Start of Block

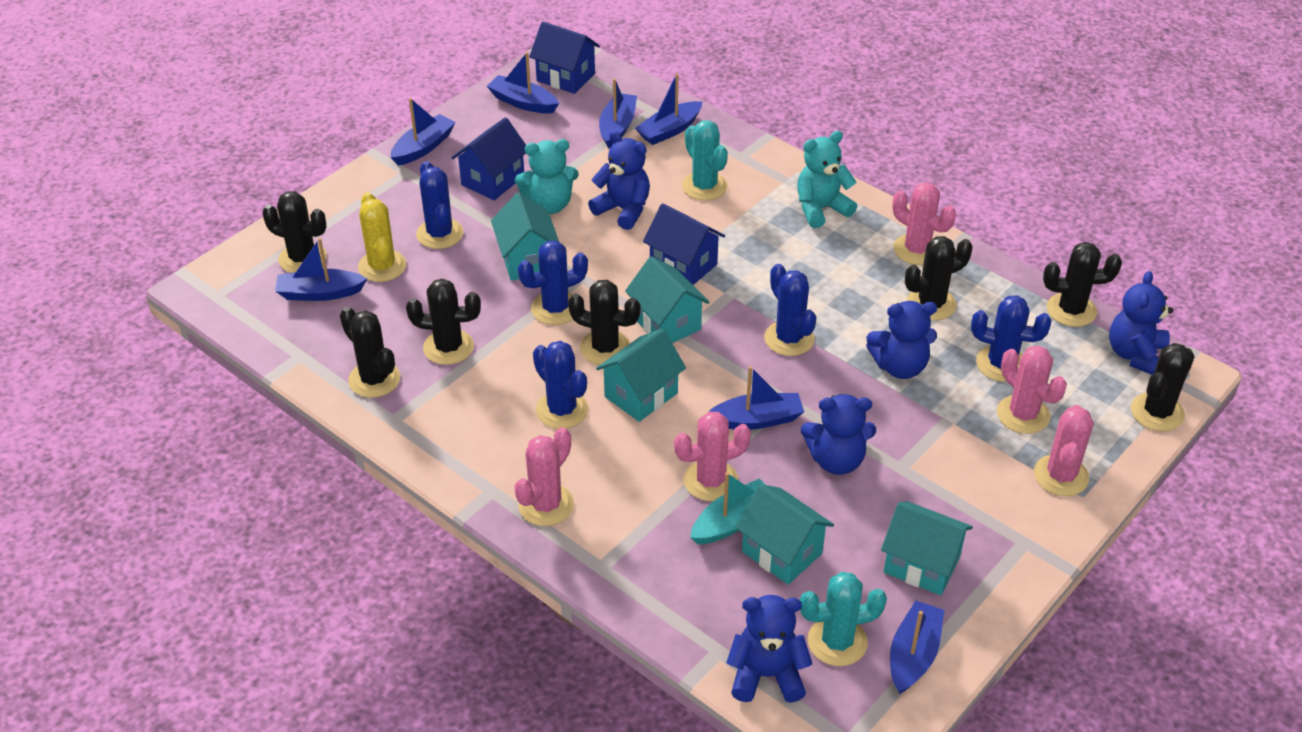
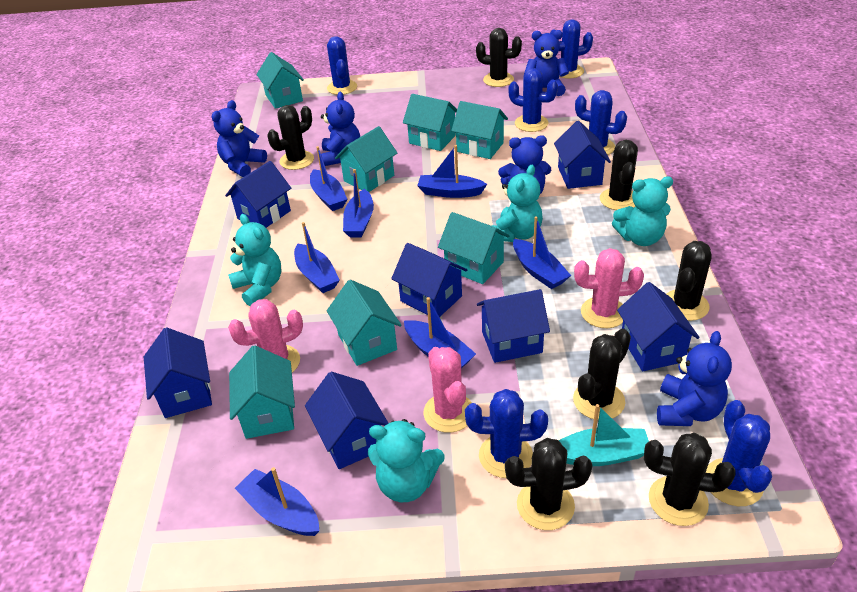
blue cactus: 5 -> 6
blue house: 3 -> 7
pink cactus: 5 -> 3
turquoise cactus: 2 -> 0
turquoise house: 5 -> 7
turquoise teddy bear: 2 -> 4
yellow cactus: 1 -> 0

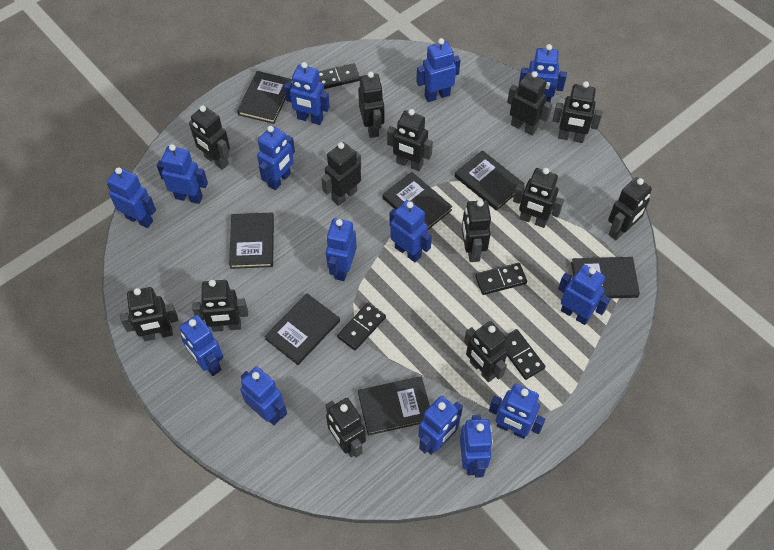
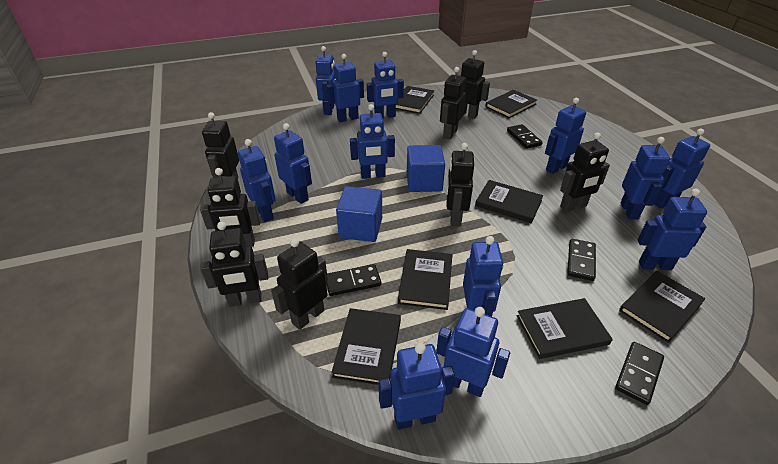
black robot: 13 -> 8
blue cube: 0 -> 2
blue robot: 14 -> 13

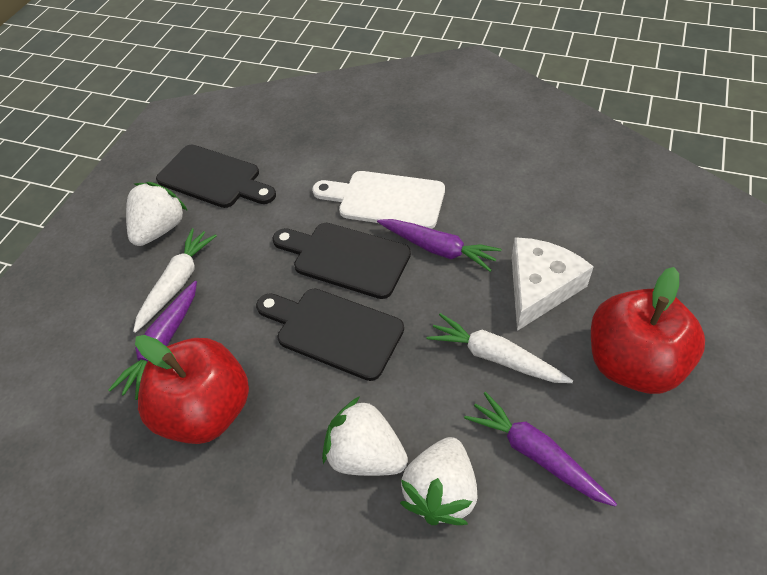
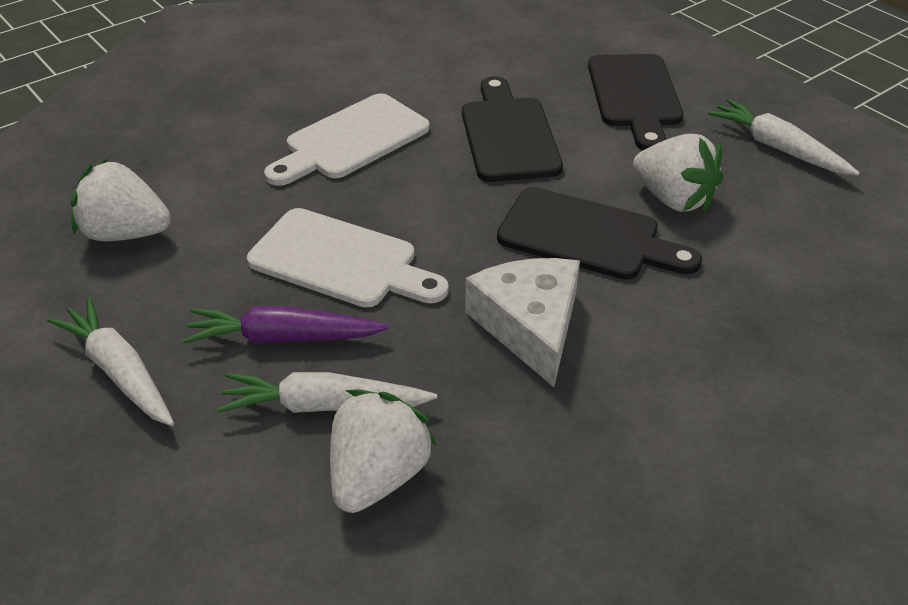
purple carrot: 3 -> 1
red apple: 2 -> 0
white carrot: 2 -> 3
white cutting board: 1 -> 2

End of Block

TASK DIRECTIONS: Take every line from the data that includes the word "cactus".

WORKED SOLUTION:
blue cactus: 5 -> 6
pink cactus: 5 -> 3
turquoise cactus: 2 -> 0
yellow cactus: 1 -> 0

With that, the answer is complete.